DATA RECORDS:

━━━━━━━━━━━━━━━━━━━━

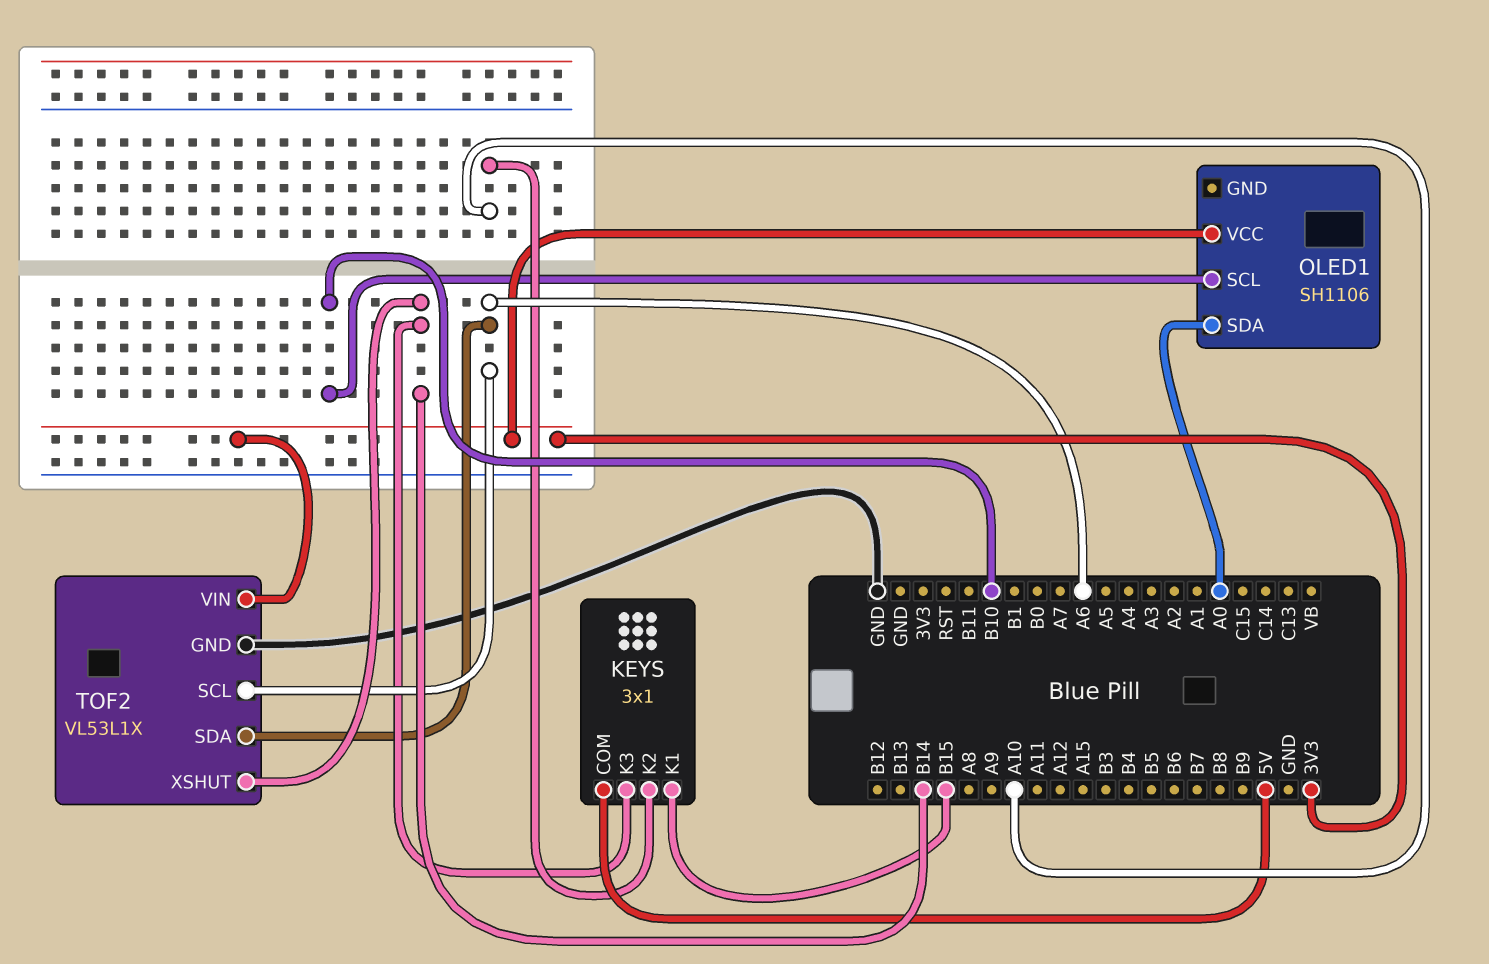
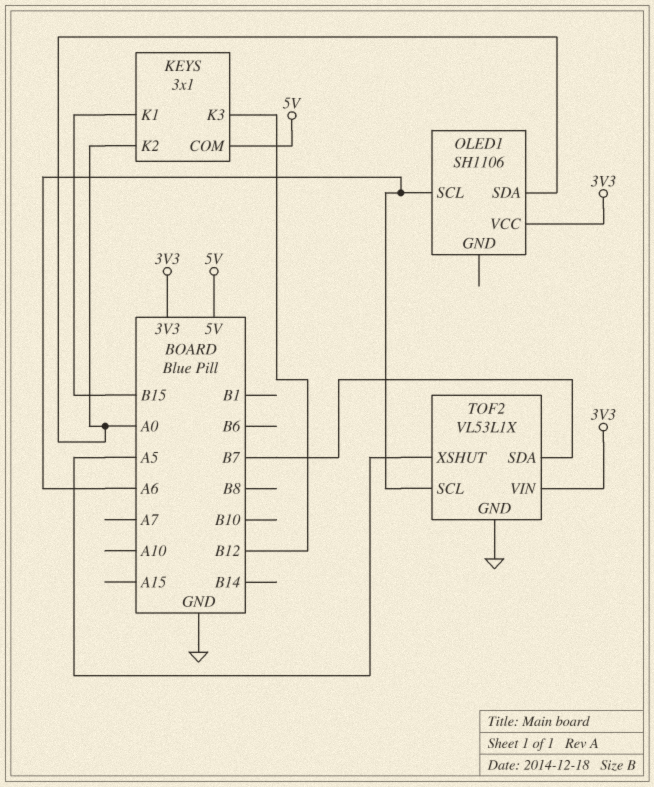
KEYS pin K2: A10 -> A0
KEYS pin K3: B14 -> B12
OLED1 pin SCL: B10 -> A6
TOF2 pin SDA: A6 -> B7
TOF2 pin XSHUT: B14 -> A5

━━━━━━━━━━━━━━━━━━━━

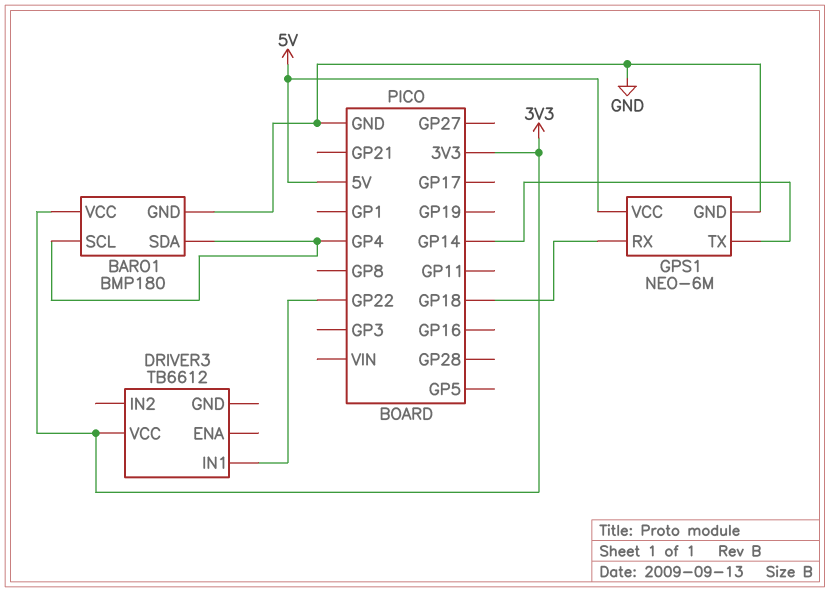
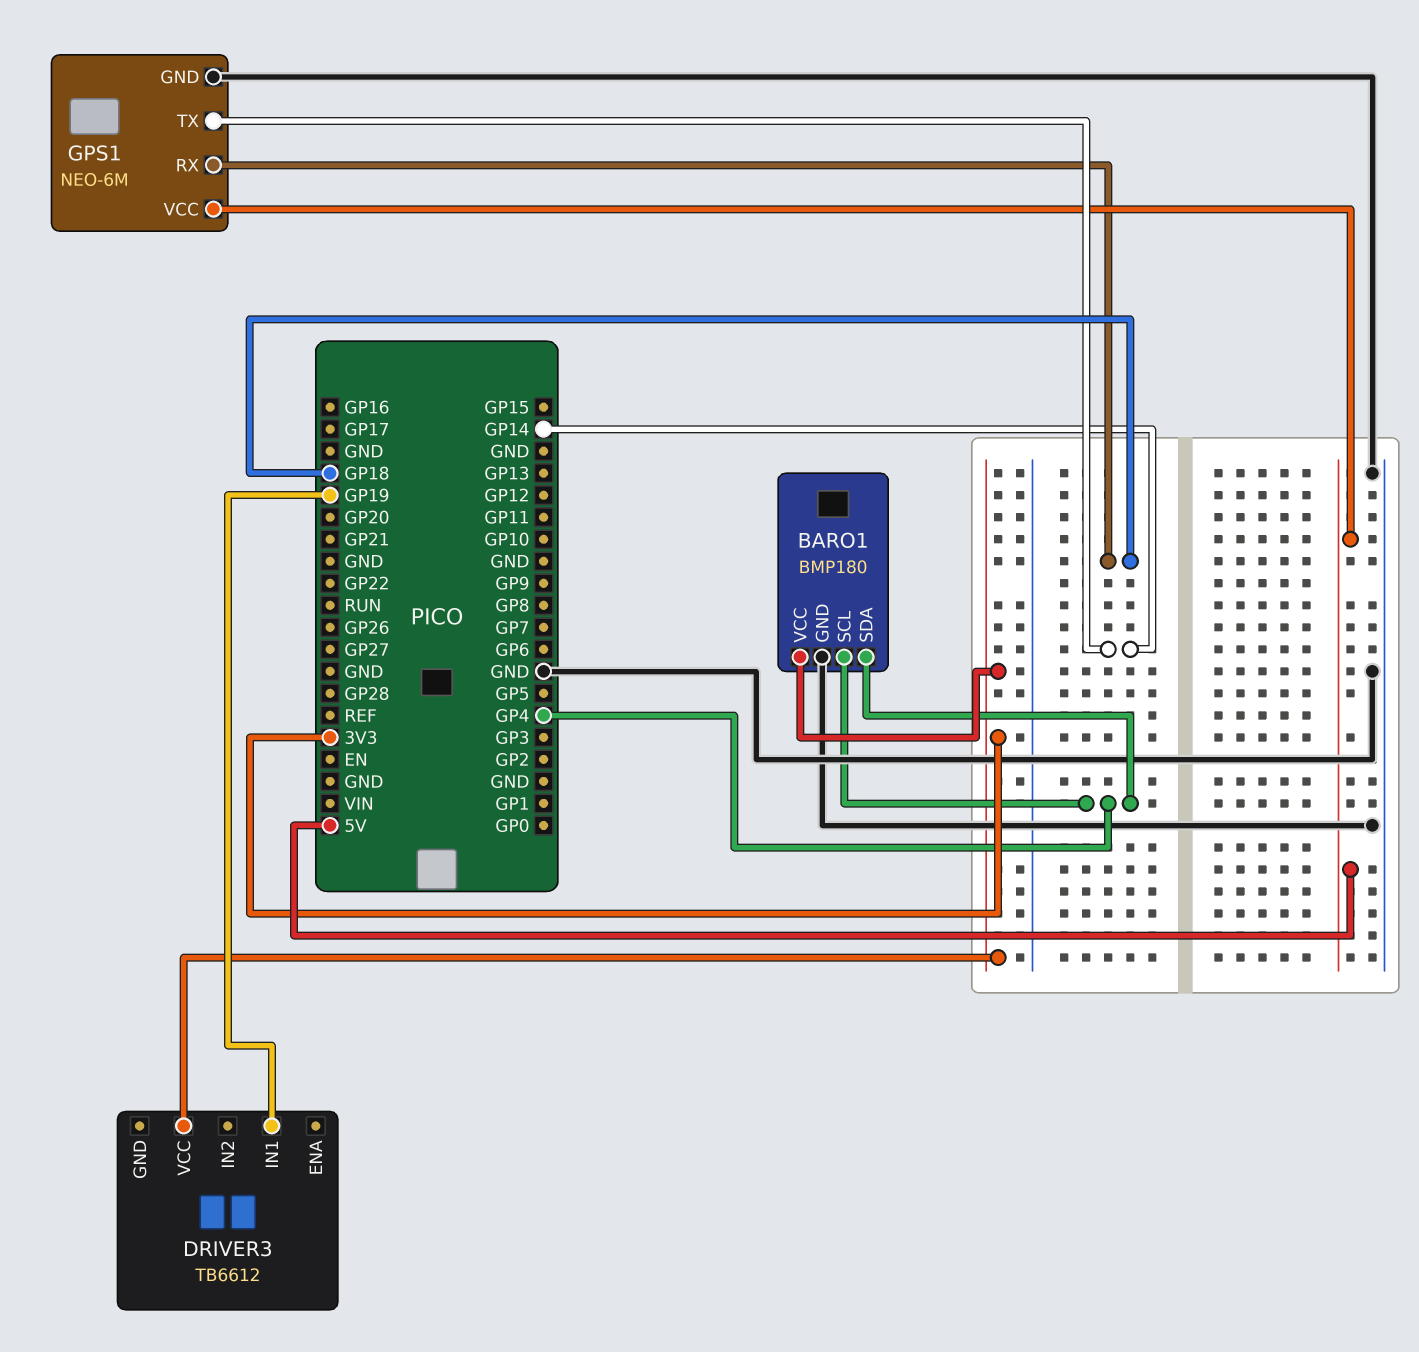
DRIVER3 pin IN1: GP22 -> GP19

━━━━━━━━━━━━━━━━━━━━

WHAT IS BEING ASKED: What you return must be an exact retyping of the lines above starting at the line with "KEYS pin K2: A10 -> A0" and ending at the line with "TOF2 pin XSHUT: B14 -> A5", and nothing besides.

PROBLEM SOLUTION:
KEYS pin K2: A10 -> A0
KEYS pin K3: B14 -> B12
OLED1 pin SCL: B10 -> A6
TOF2 pin SDA: A6 -> B7
TOF2 pin XSHUT: B14 -> A5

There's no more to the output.